_Data extracts_:
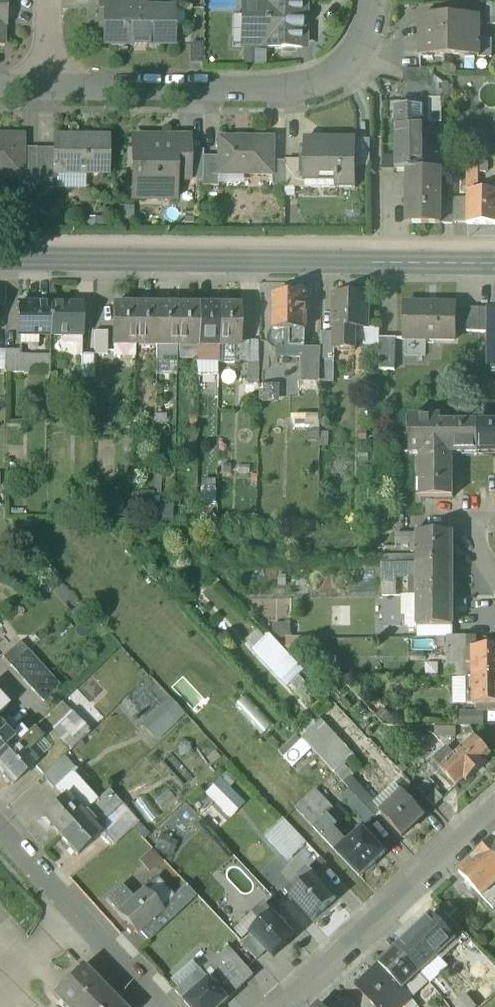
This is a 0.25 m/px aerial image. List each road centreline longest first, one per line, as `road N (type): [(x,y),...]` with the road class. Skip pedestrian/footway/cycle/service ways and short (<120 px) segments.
road 1 (secondary): [(494,257),(0,258)]
road 2 (residential): [(51,93),(311,89),(365,46),(373,0)]
road 3 (residential): [(494,807),(287,1006)]
road 4 (residential): [(164,1006),(0,829)]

_Goal of the exercise_:
Each entry gets copied exactly; the pictures stay out.

_Response to the task_:
This is a 0.25 m/px aerial image. List each road centreline longest first, one per line, as `road N (type): [(x,y),...]` with the road class. Skip pedestrian/footway/cycle/service ways and short (<120 px) segments.
road 1 (secondary): [(494,257),(0,258)]
road 2 (residential): [(51,93),(311,89),(365,46),(373,0)]
road 3 (residential): [(494,807),(287,1006)]
road 4 (residential): [(164,1006),(0,829)]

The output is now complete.